(Saved data entries)

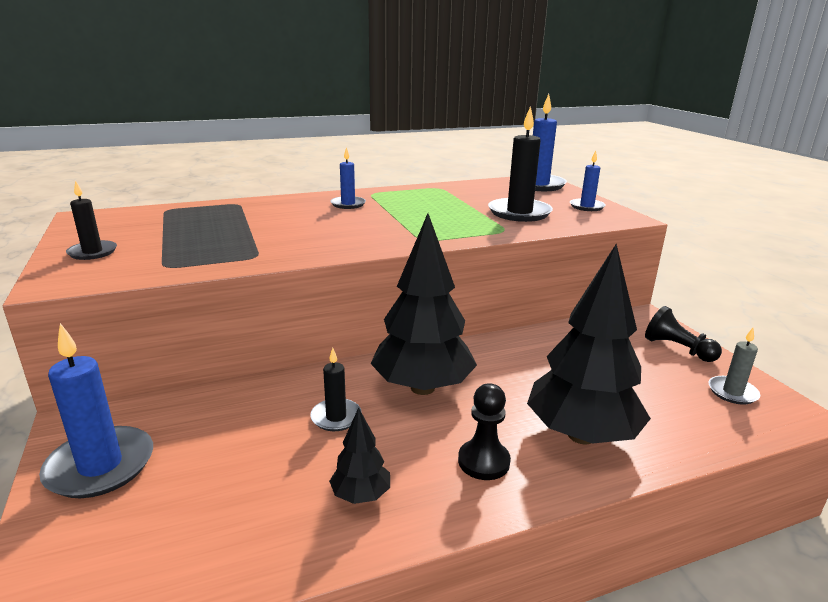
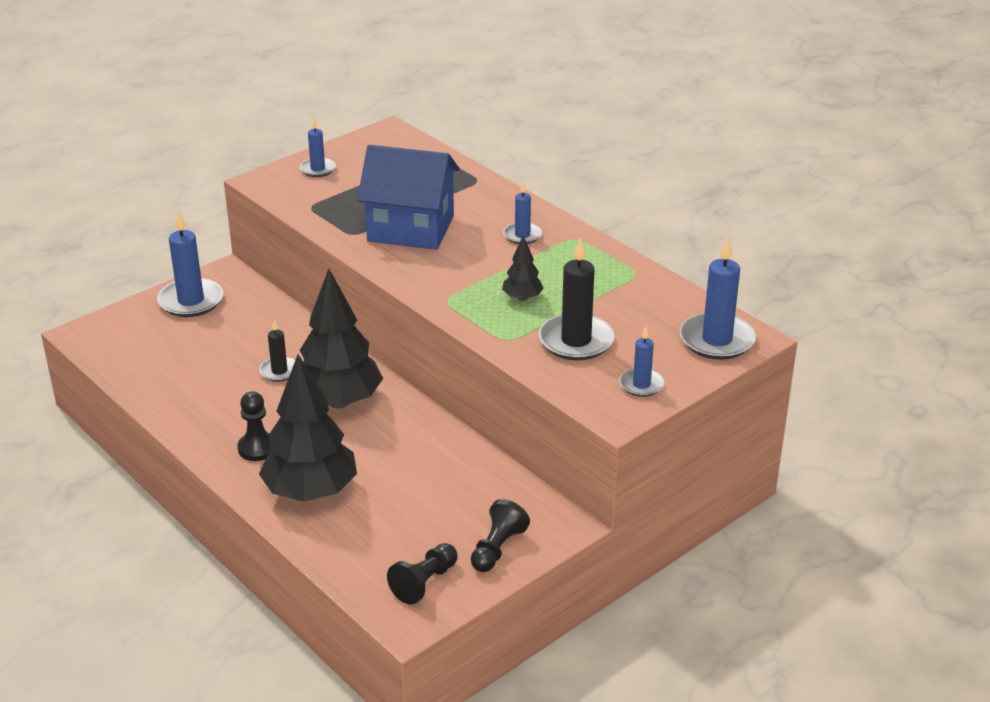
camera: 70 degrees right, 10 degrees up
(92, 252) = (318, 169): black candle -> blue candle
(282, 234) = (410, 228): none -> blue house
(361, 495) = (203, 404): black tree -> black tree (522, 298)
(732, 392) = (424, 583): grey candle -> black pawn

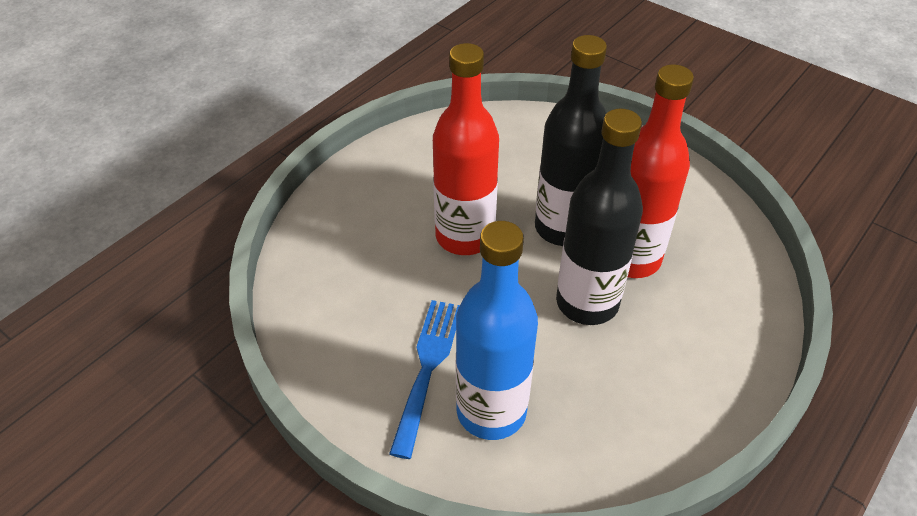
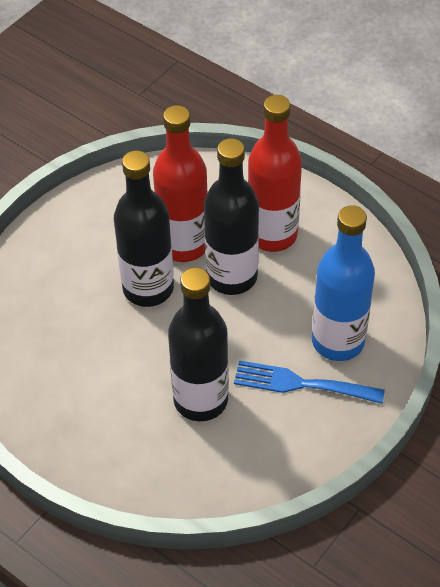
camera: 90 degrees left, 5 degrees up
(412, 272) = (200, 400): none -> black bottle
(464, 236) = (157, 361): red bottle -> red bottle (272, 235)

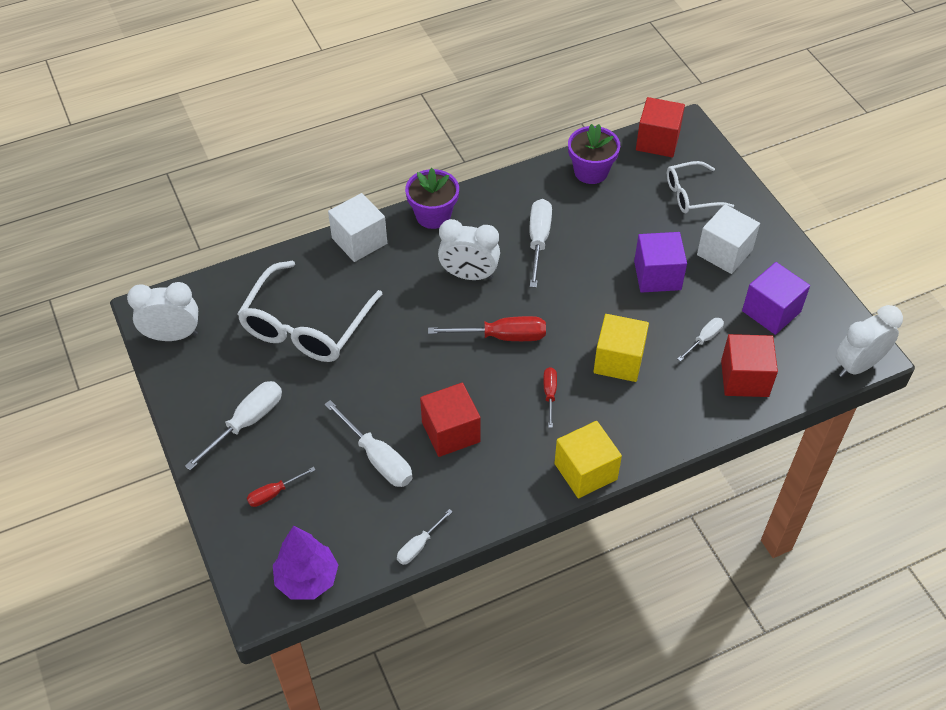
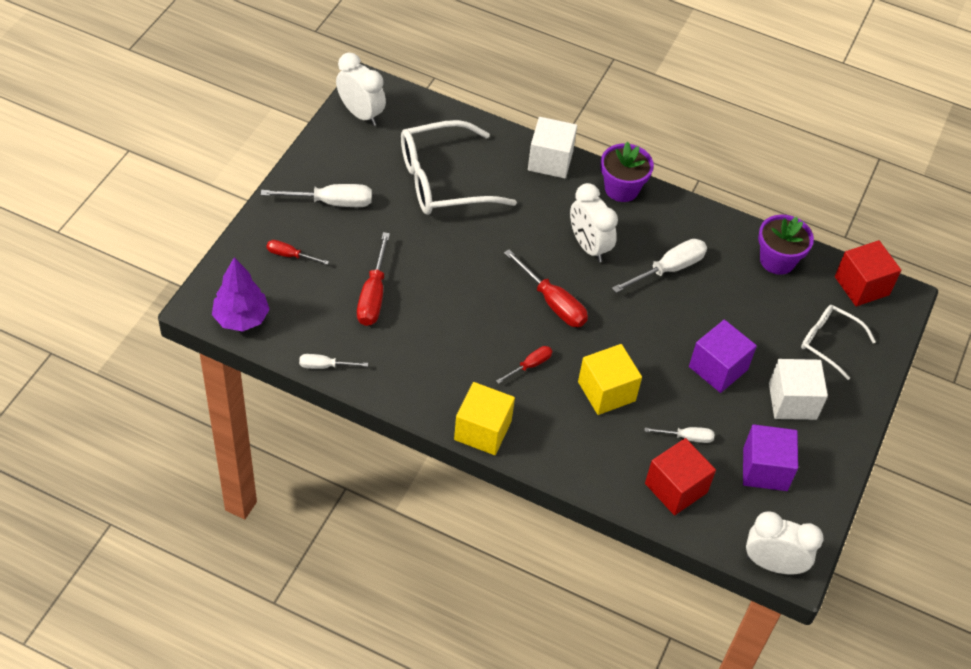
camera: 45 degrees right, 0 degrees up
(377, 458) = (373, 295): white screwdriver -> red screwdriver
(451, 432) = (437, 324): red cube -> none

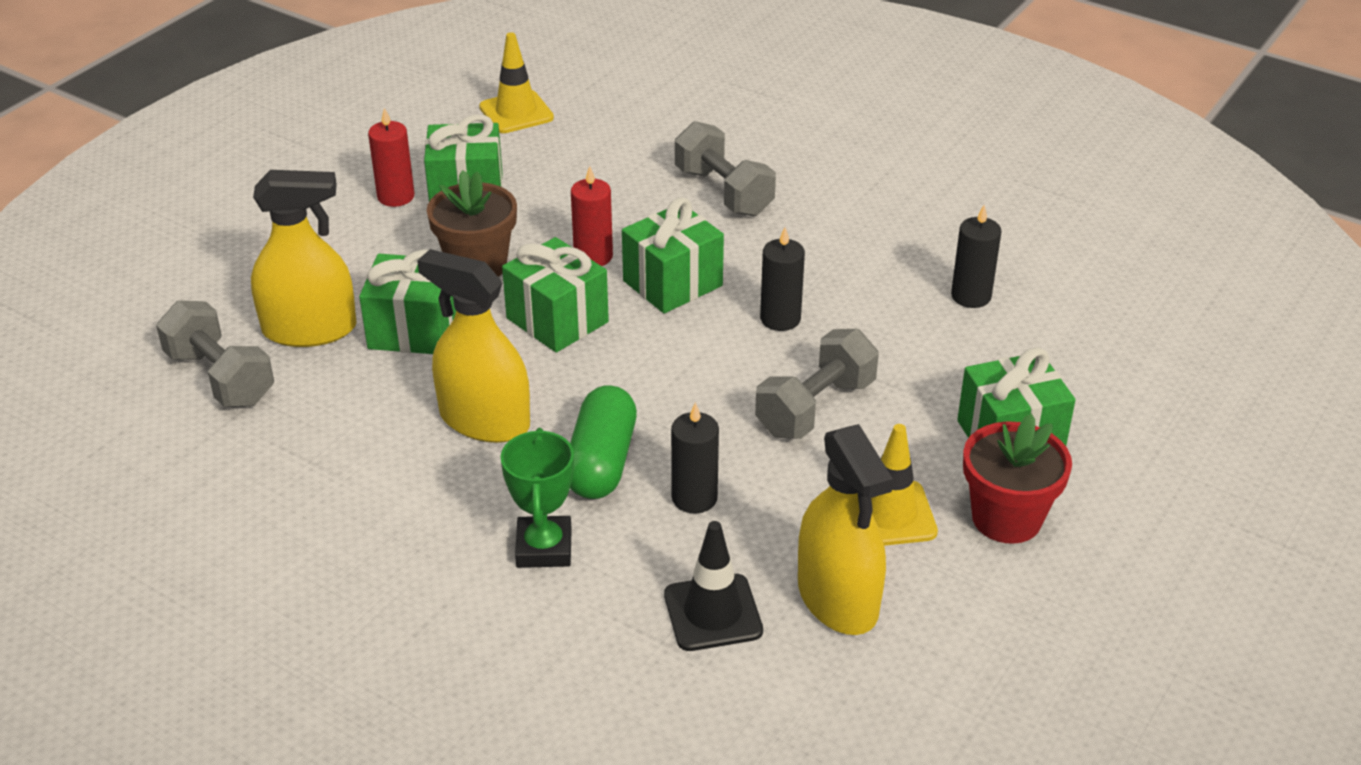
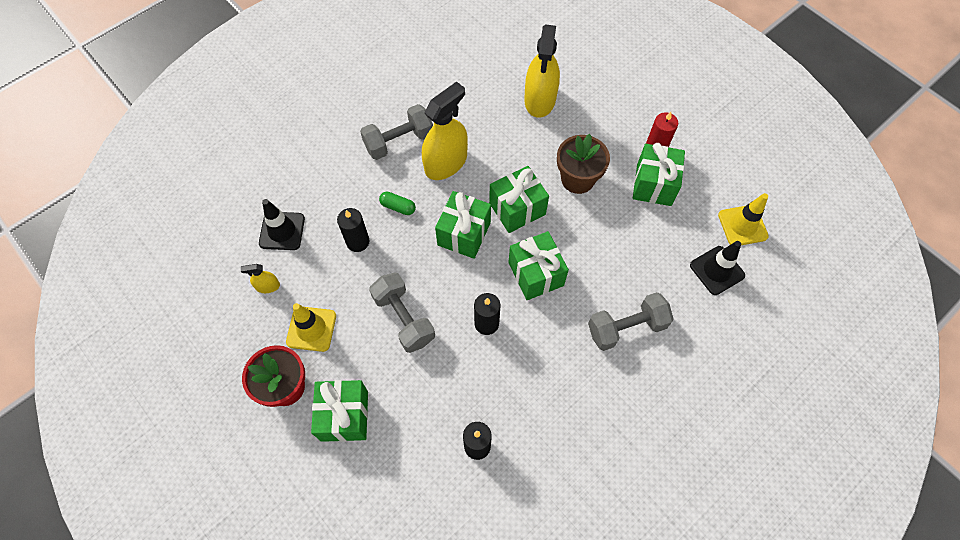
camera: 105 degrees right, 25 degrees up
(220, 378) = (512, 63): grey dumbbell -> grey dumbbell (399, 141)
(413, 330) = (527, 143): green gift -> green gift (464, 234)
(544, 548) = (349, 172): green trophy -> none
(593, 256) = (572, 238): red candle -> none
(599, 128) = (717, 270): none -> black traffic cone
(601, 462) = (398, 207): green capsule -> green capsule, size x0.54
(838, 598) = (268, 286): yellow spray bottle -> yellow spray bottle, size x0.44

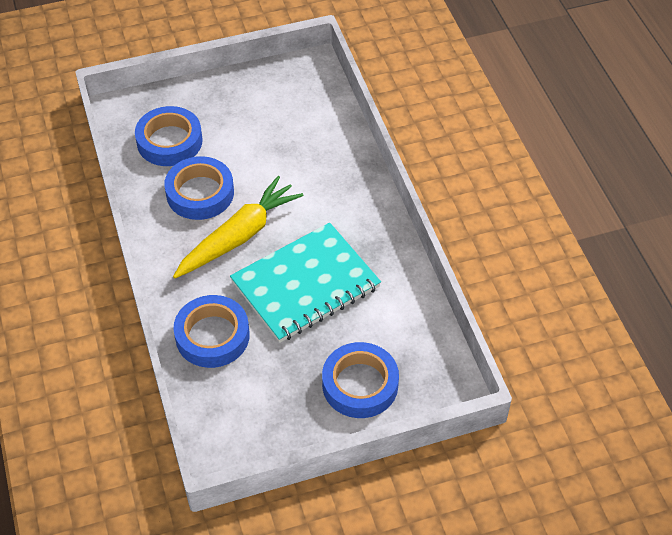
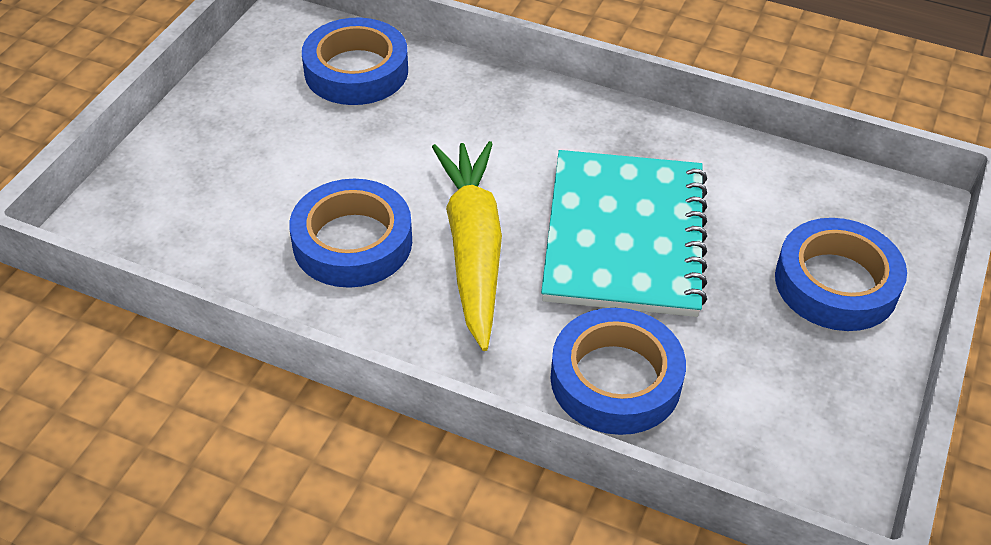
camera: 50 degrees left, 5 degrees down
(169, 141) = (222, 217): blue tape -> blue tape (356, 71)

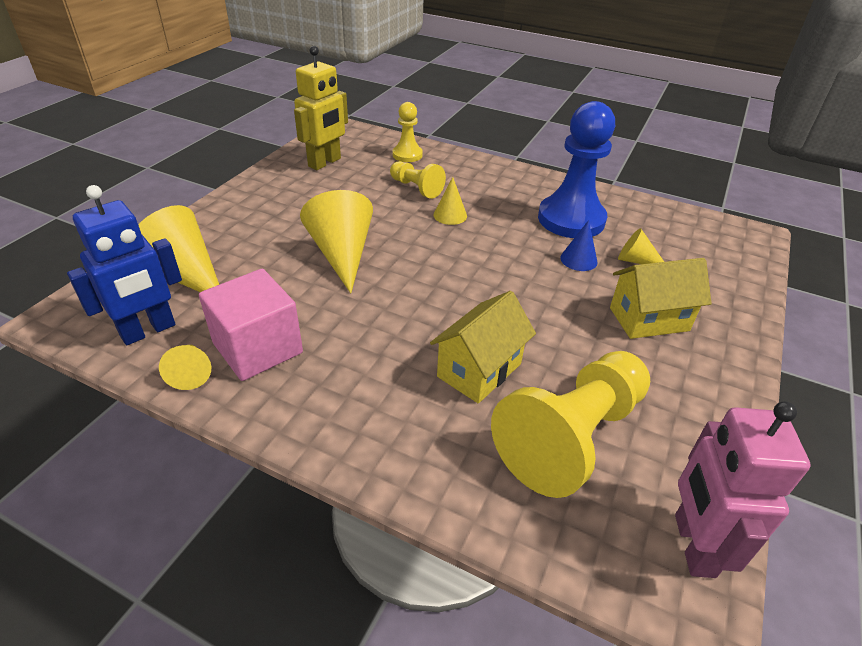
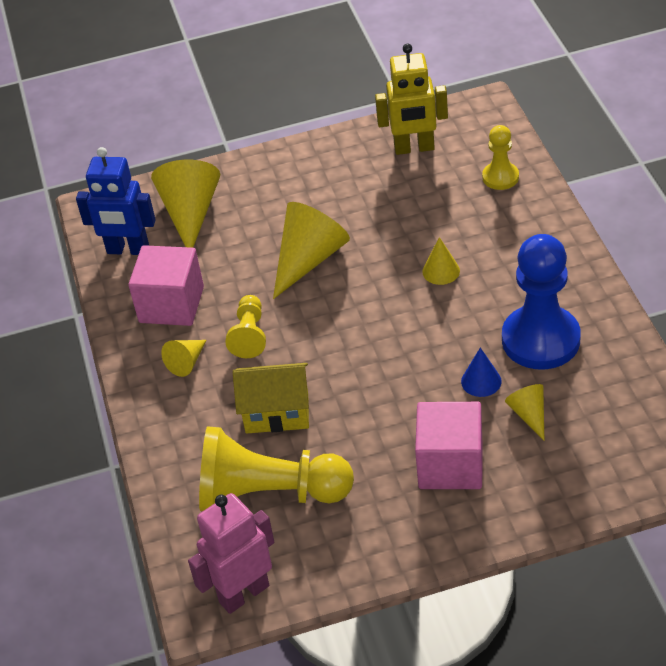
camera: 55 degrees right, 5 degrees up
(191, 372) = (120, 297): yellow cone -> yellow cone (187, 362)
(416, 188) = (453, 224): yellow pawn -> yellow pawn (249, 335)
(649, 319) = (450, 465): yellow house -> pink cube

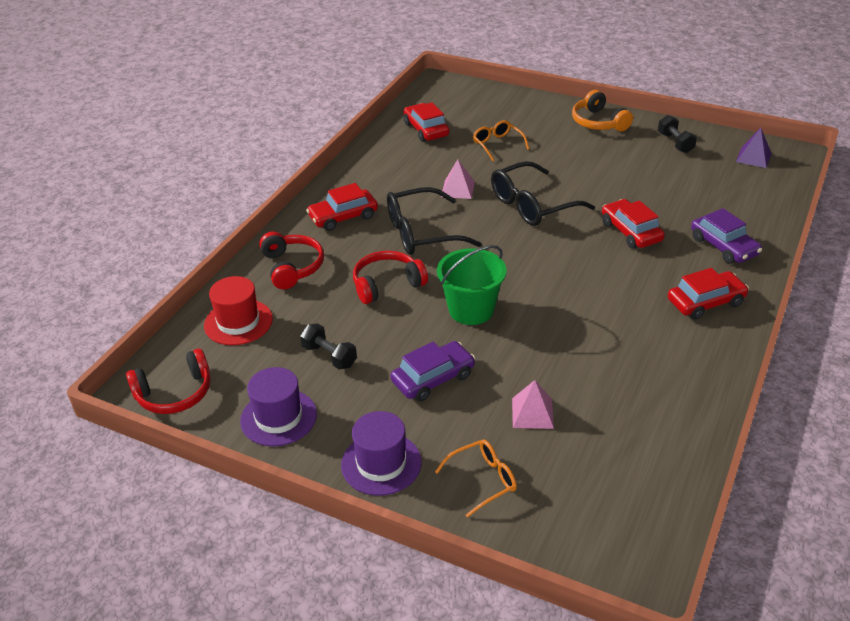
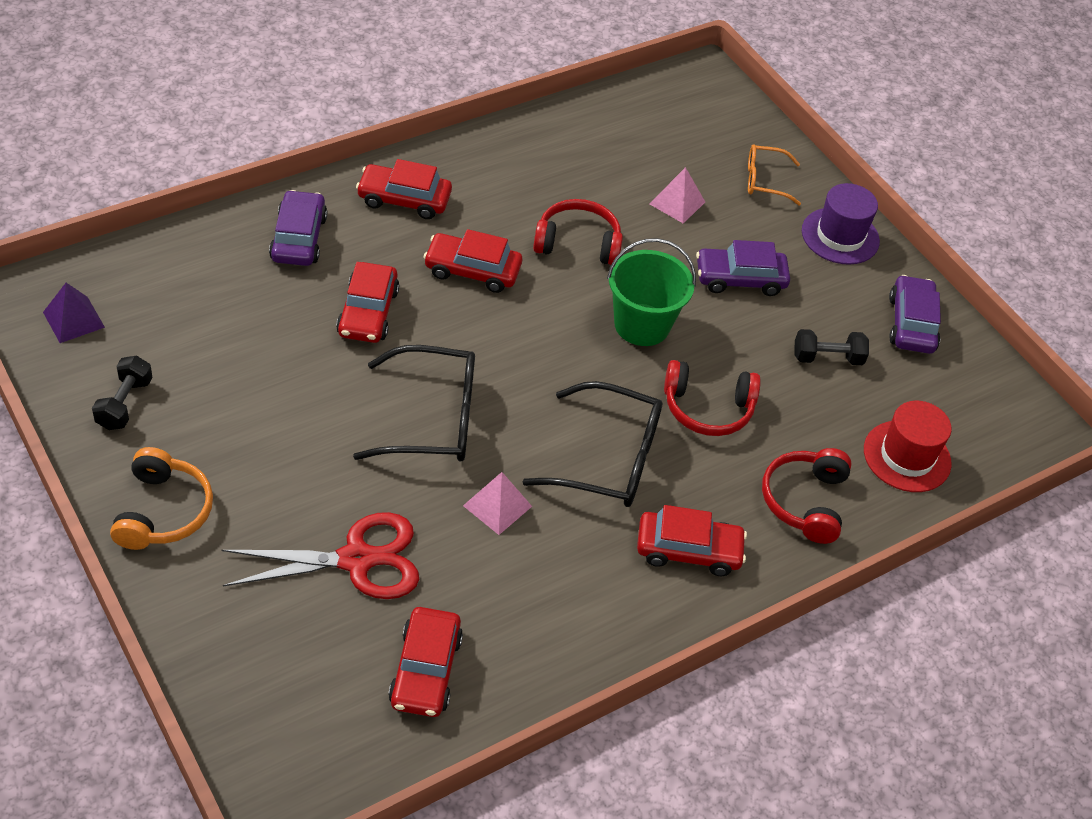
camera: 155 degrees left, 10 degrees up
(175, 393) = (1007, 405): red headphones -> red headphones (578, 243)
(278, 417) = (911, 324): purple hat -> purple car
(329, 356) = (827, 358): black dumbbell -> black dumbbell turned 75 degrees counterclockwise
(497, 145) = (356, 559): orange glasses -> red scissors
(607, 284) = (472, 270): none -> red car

_Exercise instructions_
Apart from the pictures, set down all the entries above exactly.

_Output_
camera: 70 degrees right, 10 degrees up
(92, 252) = (318, 169): black candle -> blue candle
(282, 234) = (410, 228): none -> blue house
(361, 495) = (203, 404): black tree -> black tree (522, 298)
(732, 392) = (424, 583): grey candle -> black pawn

camera: 90 degrees left, 5 degrees up
(412, 272) = (200, 400): none -> black bottle
(464, 236) = (157, 361): red bottle -> red bottle (272, 235)

camera: 45 degrees right, 0 degrees up
(377, 458) = (373, 295): white screwdriver -> red screwdriver
(451, 432) = (437, 324): red cube -> none

camera: 105 degrees right, 25 degrees up
(220, 378) = (512, 63): grey dumbbell -> grey dumbbell (399, 141)
(413, 330) = (527, 143): green gift -> green gift (464, 234)
(544, 548) = (349, 172): green trophy -> none
(593, 256) = (572, 238): red candle -> none
(599, 128) = (717, 270): none -> black traffic cone
(601, 462) = (398, 207): green capsule -> green capsule, size x0.54
(838, 598) = (268, 286): yellow spray bottle -> yellow spray bottle, size x0.44

camera: 50 degrees left, 5 degrees down
(169, 141) = (222, 217): blue tape -> blue tape (356, 71)

camera: 55 degrees right, 5 degrees up
(191, 372) = (120, 297): yellow cone -> yellow cone (187, 362)
(416, 188) = (453, 224): yellow pawn -> yellow pawn (249, 335)
(649, 319) = (450, 465): yellow house -> pink cube

camera: 155 degrees left, 10 degrees up
(175, 393) = (1007, 405): red headphones -> red headphones (578, 243)
(278, 417) = (911, 324): purple hat -> purple car
(329, 356) = (827, 358): black dumbbell -> black dumbbell turned 75 degrees counterclockwise
(497, 145) = (356, 559): orange glasses -> red scissors
(607, 284) = (472, 270): none -> red car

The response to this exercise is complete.